Task requirements.
The listing below should be written out word for word, with its pictures removed.

Data.
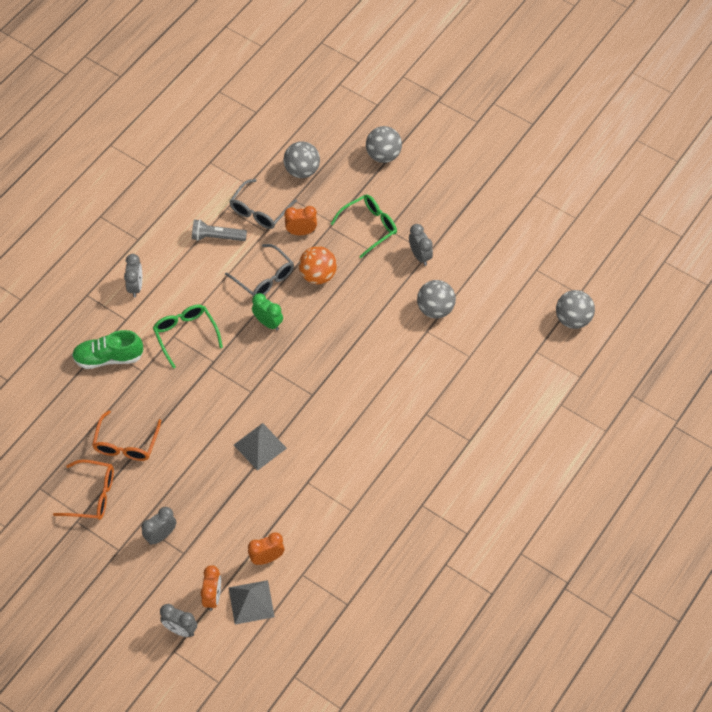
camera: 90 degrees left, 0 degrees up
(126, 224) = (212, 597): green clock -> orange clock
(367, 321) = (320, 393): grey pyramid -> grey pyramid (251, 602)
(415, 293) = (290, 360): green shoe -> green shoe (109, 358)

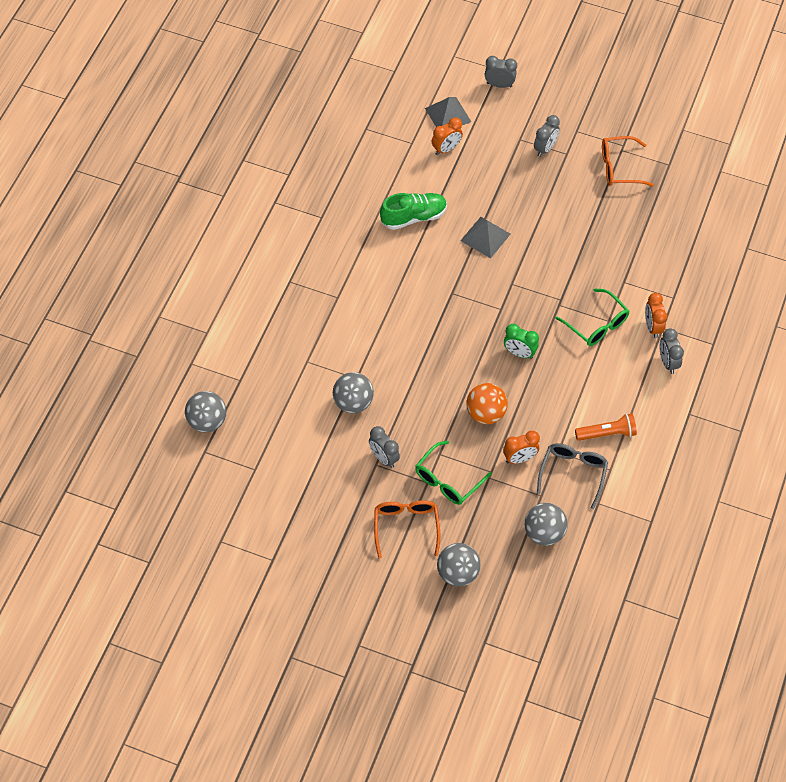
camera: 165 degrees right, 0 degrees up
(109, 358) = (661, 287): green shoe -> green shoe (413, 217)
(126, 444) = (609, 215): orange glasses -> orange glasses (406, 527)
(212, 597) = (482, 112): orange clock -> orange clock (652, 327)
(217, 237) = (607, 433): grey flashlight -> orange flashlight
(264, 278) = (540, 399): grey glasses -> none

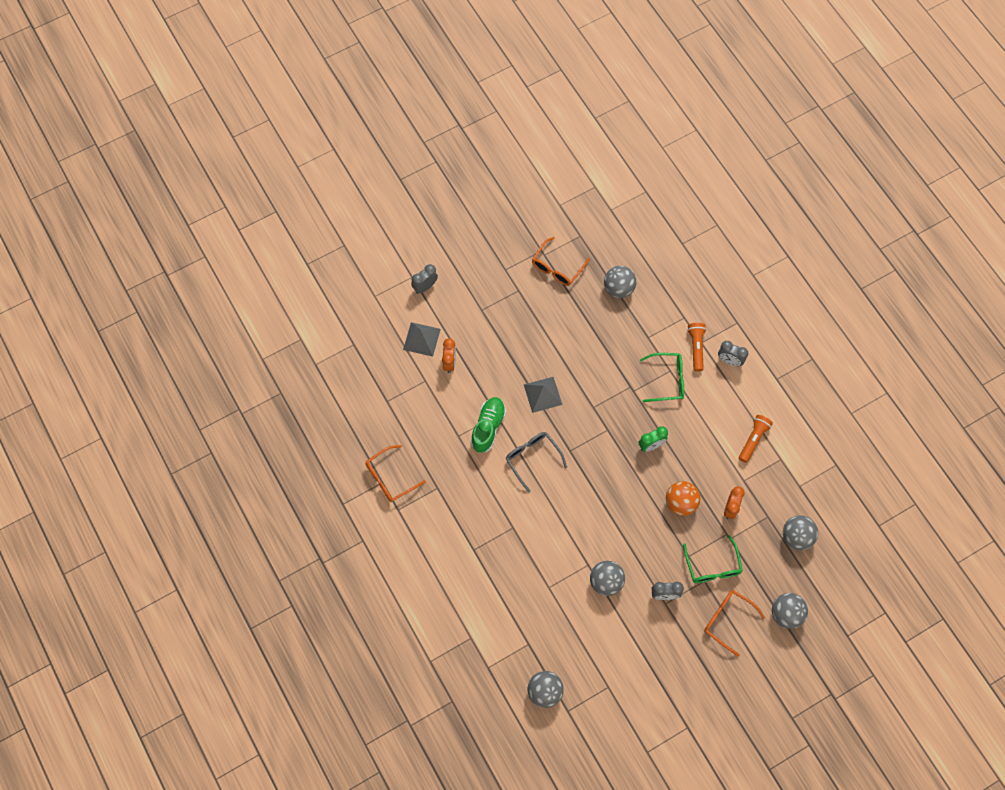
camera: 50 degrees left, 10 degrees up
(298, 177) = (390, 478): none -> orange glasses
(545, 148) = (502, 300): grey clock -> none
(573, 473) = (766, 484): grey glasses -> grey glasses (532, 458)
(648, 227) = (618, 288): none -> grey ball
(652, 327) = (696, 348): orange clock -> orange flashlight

Result for this exercise.
camera: 90 degrees left, 0 degrees up
(126, 224) = (212, 597): green clock -> orange clock
(367, 321) = (320, 393): grey pyramid -> grey pyramid (251, 602)
(415, 293) = (290, 360): green shoe -> green shoe (109, 358)

camera: 165 degrees right, 0 degrees up
(109, 358) = (661, 287): green shoe -> green shoe (413, 217)
(126, 444) = (609, 215): orange glasses -> orange glasses (406, 527)
(212, 597) = (482, 112): orange clock -> orange clock (652, 327)
(217, 237) = (607, 433): grey flashlight -> orange flashlight
(264, 278) = (540, 399): grey glasses -> none

camera: 50 degrees left, 10 degrees up
(298, 177) = (390, 478): none -> orange glasses
(545, 148) = (502, 300): grey clock -> none
(573, 473) = (766, 484): grey glasses -> grey glasses (532, 458)
(648, 227) = (618, 288): none -> grey ball
(652, 327) = (696, 348): orange clock -> orange flashlight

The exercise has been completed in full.